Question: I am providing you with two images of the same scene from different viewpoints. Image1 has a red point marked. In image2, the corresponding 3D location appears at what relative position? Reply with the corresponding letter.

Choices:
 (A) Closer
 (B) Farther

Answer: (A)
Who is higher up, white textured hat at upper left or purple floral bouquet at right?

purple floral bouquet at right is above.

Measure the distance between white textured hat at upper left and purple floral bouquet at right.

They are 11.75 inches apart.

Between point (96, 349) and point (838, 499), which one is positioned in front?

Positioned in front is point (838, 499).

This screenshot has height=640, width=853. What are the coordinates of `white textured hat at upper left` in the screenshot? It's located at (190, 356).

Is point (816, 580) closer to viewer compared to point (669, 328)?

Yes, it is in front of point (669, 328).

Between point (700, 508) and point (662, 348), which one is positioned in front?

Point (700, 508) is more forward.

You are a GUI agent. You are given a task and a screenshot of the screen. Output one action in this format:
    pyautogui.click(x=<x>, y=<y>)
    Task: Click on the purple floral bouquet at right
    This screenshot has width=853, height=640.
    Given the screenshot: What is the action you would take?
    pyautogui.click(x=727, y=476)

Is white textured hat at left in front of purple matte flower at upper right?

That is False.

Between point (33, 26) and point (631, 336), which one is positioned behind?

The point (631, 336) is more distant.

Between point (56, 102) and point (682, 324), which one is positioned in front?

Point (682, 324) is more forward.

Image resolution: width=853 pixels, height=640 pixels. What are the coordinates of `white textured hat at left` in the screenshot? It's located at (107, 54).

• _CHALLENGE_
Please transcribe the entries word for word, beginning at the line that contains "Point (700, 508) is more forward." and stopping after the line that contains "Point (682, 324) is more forward.".

• _PROBLEM SOLUTION_
Point (700, 508) is more forward.

You are a GUI agent. You are given a task and a screenshot of the screen. Output one action in this format:
    pyautogui.click(x=<x>, y=<y>)
    Task: Click on the purple floral bouquet at right
    This screenshot has width=853, height=640.
    Given the screenshot: What is the action you would take?
    pyautogui.click(x=727, y=476)

Is white textured hat at left in front of purple matte flower at upper right?

That is False.

Between point (33, 26) and point (631, 336), which one is positioned behind?

The point (631, 336) is more distant.

Between point (56, 102) and point (682, 324), which one is positioned in front?

Point (682, 324) is more forward.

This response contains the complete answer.